Lines to return, exactly: from the line with "TOF pin XSHUT: D9 -> D1" to the line with "SOIL2 pin VCC: 3V3 -> 5V" in the entries below, both included.

RECORDS SHOWN:
========================================

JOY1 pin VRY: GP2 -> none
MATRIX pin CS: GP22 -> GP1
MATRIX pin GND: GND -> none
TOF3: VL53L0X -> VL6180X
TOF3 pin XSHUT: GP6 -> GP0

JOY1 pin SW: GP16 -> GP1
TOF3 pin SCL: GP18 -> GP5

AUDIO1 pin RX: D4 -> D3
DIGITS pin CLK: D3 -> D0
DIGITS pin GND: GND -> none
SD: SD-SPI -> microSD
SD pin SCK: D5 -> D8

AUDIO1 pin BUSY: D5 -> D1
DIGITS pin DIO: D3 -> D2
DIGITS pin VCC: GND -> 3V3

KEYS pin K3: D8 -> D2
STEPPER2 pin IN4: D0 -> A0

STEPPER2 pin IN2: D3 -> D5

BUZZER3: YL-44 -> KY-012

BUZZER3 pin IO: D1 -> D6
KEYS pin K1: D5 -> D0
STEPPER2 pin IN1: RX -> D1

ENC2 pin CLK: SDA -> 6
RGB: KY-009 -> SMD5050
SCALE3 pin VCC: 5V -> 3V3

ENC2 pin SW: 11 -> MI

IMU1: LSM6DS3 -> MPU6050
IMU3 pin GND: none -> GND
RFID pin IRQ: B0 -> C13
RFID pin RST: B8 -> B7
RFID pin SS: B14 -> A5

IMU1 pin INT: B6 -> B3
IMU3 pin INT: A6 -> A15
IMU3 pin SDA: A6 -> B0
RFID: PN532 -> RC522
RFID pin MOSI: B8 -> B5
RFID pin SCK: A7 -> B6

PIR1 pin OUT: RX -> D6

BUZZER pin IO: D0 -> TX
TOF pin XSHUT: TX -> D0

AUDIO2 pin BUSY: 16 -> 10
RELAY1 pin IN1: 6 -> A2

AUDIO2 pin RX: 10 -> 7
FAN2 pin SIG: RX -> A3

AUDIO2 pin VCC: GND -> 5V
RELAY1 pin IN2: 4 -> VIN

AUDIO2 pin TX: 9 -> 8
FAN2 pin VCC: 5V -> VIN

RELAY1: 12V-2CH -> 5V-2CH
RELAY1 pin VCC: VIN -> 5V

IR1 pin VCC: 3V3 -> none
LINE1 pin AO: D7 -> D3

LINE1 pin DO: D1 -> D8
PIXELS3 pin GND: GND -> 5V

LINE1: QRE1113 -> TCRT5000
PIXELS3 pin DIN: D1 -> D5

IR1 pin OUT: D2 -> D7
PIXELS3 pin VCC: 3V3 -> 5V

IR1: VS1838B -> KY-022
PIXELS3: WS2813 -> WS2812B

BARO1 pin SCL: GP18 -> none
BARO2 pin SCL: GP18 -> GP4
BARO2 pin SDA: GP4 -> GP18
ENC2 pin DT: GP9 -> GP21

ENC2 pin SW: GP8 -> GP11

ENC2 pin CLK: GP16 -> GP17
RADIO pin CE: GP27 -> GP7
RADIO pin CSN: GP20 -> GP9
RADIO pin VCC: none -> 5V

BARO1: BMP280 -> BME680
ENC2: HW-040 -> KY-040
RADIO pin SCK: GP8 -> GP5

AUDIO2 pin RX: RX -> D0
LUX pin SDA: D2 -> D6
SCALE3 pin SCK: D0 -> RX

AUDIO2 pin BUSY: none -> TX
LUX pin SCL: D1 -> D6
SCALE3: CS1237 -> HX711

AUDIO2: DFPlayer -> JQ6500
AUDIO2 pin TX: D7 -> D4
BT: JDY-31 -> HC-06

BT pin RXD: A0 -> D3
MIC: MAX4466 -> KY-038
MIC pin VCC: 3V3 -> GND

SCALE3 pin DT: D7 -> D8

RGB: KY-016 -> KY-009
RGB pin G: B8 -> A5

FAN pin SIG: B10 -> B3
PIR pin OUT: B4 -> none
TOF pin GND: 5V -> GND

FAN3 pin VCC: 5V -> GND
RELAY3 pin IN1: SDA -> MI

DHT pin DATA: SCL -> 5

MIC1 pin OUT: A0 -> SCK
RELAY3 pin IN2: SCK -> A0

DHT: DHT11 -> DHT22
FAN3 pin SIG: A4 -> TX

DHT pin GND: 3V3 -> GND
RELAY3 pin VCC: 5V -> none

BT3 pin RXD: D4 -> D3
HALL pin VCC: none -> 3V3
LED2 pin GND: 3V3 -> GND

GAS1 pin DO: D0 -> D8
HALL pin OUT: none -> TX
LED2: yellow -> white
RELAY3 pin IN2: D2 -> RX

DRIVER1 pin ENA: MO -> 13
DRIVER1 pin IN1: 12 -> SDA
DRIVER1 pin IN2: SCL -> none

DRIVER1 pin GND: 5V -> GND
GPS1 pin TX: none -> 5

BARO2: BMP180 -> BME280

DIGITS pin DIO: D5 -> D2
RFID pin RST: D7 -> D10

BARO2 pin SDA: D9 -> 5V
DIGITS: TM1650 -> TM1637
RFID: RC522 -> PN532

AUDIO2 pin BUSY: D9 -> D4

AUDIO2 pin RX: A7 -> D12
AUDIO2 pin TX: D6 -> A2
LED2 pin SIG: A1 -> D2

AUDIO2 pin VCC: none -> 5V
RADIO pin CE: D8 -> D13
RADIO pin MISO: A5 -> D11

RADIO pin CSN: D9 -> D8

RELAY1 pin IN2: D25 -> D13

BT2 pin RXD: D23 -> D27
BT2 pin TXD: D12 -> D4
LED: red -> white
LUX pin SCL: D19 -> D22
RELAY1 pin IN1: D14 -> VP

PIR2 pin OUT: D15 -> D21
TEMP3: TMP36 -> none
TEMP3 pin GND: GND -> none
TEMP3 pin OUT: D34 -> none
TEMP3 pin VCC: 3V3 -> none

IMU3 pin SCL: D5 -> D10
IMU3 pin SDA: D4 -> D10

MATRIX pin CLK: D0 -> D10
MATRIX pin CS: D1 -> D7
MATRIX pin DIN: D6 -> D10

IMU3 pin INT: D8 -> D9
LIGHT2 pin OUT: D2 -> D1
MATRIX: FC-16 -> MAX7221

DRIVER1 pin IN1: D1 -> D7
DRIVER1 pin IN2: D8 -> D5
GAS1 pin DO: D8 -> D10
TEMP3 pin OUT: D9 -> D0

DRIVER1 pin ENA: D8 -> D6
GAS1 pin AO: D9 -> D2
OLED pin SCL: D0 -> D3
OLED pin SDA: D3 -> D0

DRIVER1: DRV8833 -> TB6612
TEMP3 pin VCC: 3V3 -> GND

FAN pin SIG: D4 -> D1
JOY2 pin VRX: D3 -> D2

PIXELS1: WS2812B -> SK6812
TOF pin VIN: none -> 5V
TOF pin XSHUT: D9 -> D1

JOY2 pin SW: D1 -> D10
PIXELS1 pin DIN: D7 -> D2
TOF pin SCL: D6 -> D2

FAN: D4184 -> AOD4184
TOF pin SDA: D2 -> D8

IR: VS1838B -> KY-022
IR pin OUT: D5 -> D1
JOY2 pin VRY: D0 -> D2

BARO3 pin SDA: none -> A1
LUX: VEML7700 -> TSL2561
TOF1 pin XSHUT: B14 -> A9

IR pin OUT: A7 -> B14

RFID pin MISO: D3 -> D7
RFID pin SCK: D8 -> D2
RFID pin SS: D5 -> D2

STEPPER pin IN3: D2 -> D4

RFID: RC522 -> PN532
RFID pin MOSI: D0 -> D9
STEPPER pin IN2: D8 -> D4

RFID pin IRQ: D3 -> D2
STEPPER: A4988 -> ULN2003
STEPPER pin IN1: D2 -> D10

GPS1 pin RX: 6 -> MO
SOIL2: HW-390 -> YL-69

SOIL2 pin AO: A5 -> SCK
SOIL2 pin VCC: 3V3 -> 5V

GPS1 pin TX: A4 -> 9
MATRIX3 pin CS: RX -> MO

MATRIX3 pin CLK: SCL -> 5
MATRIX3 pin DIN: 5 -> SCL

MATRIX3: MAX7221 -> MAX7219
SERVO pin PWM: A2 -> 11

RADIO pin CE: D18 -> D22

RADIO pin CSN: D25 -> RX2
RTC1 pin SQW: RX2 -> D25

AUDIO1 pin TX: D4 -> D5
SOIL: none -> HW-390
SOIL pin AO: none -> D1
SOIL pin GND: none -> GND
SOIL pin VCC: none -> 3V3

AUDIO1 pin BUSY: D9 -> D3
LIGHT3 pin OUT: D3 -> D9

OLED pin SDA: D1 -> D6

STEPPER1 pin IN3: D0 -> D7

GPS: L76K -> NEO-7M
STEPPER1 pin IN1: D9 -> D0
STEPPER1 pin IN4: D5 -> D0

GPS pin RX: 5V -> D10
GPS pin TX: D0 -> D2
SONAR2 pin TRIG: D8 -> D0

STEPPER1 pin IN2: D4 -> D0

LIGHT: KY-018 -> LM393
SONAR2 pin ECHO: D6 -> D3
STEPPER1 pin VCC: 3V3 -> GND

========================================

TASK ANSWER:
TOF pin XSHUT: D9 -> D1

JOY2 pin SW: D1 -> D10
PIXELS1 pin DIN: D7 -> D2
TOF pin SCL: D6 -> D2

FAN: D4184 -> AOD4184
TOF pin SDA: D2 -> D8

IR: VS1838B -> KY-022
IR pin OUT: D5 -> D1
JOY2 pin VRY: D0 -> D2

BARO3 pin SDA: none -> A1
LUX: VEML7700 -> TSL2561
TOF1 pin XSHUT: B14 -> A9

IR pin OUT: A7 -> B14

RFID pin MISO: D3 -> D7
RFID pin SCK: D8 -> D2
RFID pin SS: D5 -> D2

STEPPER pin IN3: D2 -> D4

RFID: RC522 -> PN532
RFID pin MOSI: D0 -> D9
STEPPER pin IN2: D8 -> D4

RFID pin IRQ: D3 -> D2
STEPPER: A4988 -> ULN2003
STEPPER pin IN1: D2 -> D10

GPS1 pin RX: 6 -> MO
SOIL2: HW-390 -> YL-69

SOIL2 pin AO: A5 -> SCK
SOIL2 pin VCC: 3V3 -> 5V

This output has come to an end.